▸ **ASSIGNED TASK**
Repeat exactly, and only, the lines from the one containing "none -> purple bell [196,347,251,416]" through the end of the records.

▸ **INPUT RECORDS**
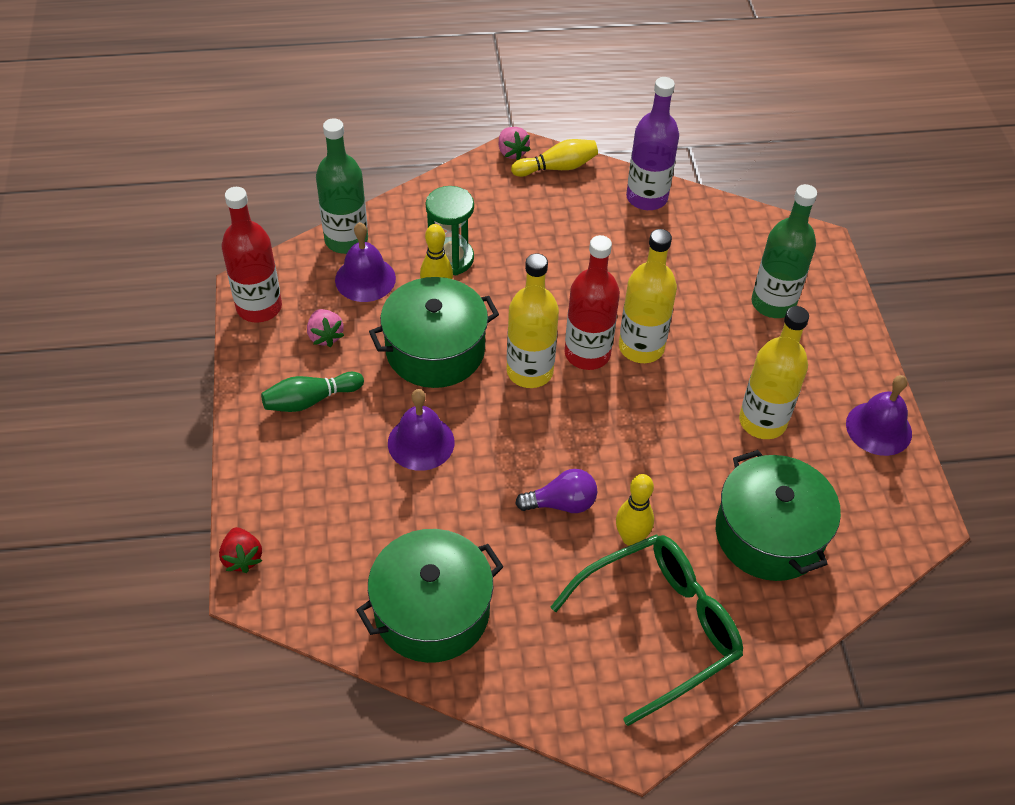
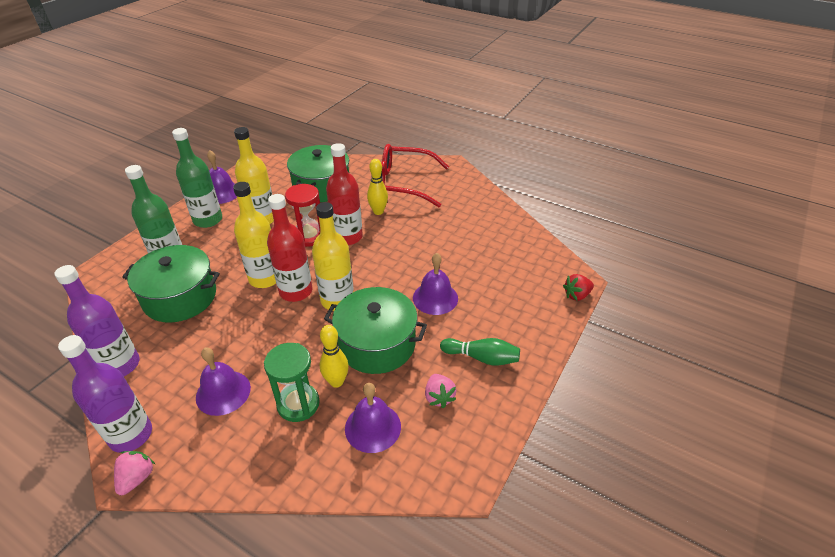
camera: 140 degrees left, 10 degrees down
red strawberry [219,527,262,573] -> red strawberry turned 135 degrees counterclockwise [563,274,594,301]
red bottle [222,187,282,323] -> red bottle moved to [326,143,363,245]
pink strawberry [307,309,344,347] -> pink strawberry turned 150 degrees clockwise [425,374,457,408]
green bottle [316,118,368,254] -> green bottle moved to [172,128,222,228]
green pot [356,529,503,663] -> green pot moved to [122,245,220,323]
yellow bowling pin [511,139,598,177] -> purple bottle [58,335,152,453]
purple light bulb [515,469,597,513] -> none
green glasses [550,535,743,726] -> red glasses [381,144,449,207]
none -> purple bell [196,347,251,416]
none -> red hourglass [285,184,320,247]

▸ **ANSWER**
none -> purple bell [196,347,251,416]
none -> red hourglass [285,184,320,247]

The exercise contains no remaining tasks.